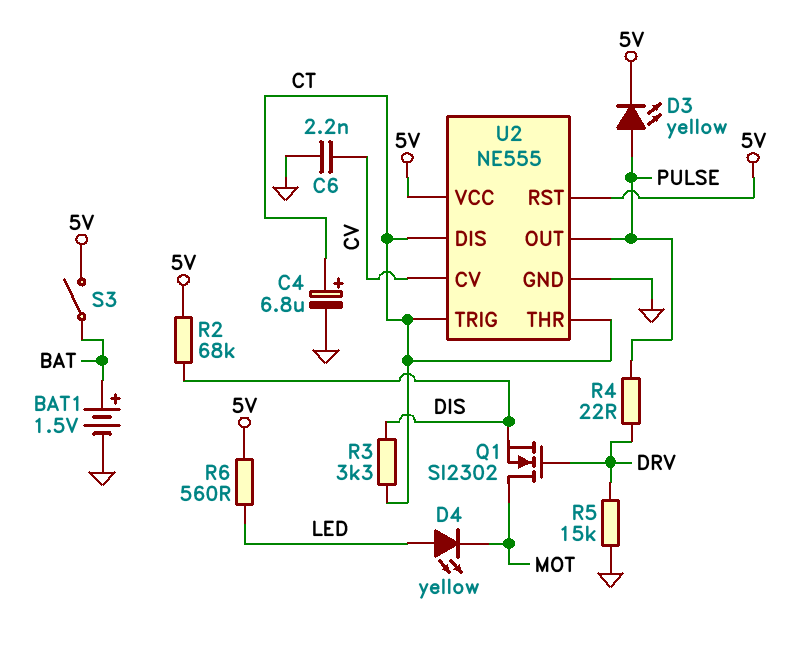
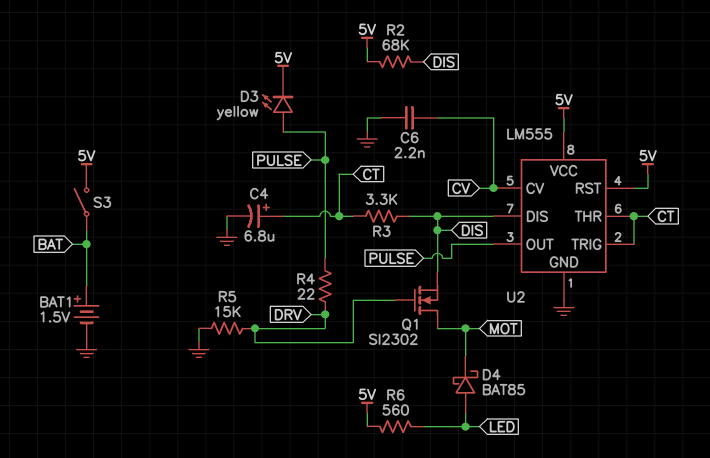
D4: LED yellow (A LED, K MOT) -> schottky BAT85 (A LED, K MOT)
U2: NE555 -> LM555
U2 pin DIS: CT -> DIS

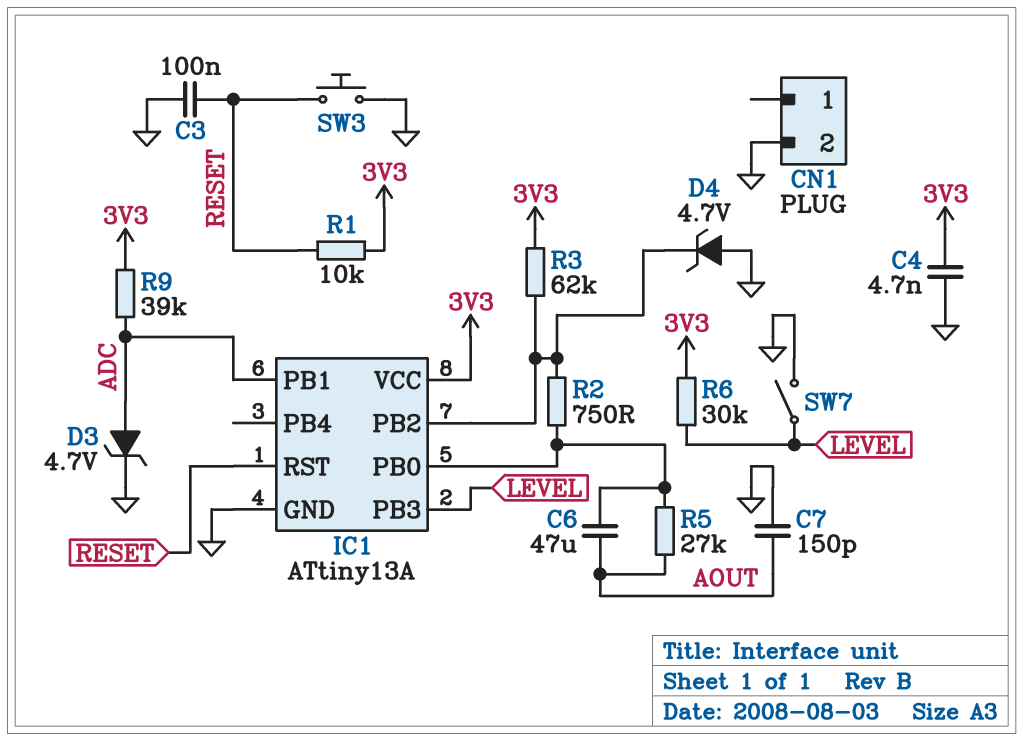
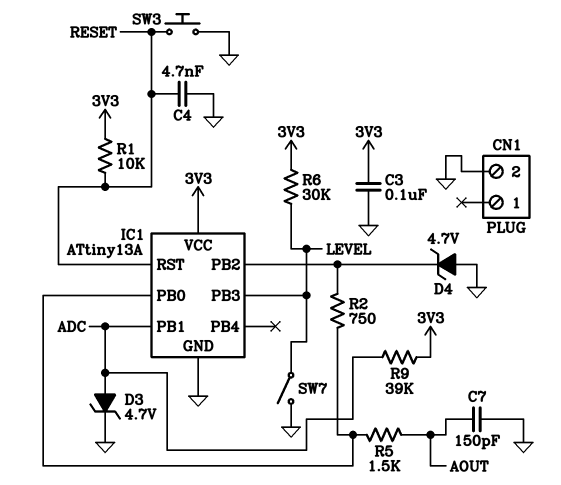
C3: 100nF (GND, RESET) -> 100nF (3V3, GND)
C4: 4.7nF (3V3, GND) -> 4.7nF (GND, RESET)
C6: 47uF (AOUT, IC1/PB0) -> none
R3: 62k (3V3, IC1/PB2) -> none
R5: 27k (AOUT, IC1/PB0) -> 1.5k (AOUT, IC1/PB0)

______

> What is needed: Only the lines from the one containing "C6: 47uF (AOUT, IC1/PB0) -> none" through the last line of the entries above should be copied, exactly as written.

> Exercise response:
C6: 47uF (AOUT, IC1/PB0) -> none
R3: 62k (3V3, IC1/PB2) -> none
R5: 27k (AOUT, IC1/PB0) -> 1.5k (AOUT, IC1/PB0)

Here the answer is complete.